| TASK DETAILS |
Only those lines in the data below from the line containing "[281, 296, 342, 340]" through the line containing "[391, 102, 419, 152]", both included, should be restated word for word.

§ §

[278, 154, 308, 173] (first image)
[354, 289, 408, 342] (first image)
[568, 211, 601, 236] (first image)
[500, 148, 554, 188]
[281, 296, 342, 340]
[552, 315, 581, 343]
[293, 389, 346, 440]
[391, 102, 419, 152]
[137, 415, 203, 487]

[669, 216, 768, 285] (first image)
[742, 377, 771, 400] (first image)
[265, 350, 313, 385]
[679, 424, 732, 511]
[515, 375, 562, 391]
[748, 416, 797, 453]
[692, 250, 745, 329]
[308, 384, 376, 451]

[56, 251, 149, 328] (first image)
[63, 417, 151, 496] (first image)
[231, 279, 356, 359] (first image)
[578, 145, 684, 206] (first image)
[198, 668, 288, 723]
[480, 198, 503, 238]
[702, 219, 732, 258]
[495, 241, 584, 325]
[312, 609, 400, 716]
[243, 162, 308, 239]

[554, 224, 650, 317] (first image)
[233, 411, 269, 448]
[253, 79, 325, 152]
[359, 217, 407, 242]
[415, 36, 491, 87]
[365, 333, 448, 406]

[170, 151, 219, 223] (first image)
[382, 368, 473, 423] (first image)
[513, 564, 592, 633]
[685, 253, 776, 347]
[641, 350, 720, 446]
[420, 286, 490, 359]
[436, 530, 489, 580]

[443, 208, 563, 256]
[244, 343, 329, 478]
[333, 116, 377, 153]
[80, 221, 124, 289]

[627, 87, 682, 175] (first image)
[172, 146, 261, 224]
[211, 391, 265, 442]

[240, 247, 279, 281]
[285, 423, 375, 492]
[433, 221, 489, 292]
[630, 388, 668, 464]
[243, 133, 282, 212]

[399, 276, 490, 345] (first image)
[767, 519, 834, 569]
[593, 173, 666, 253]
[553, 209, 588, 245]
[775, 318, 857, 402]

§ §

| EXERCISE RESPONSE |
[281, 296, 342, 340]
[552, 315, 581, 343]
[293, 389, 346, 440]
[391, 102, 419, 152]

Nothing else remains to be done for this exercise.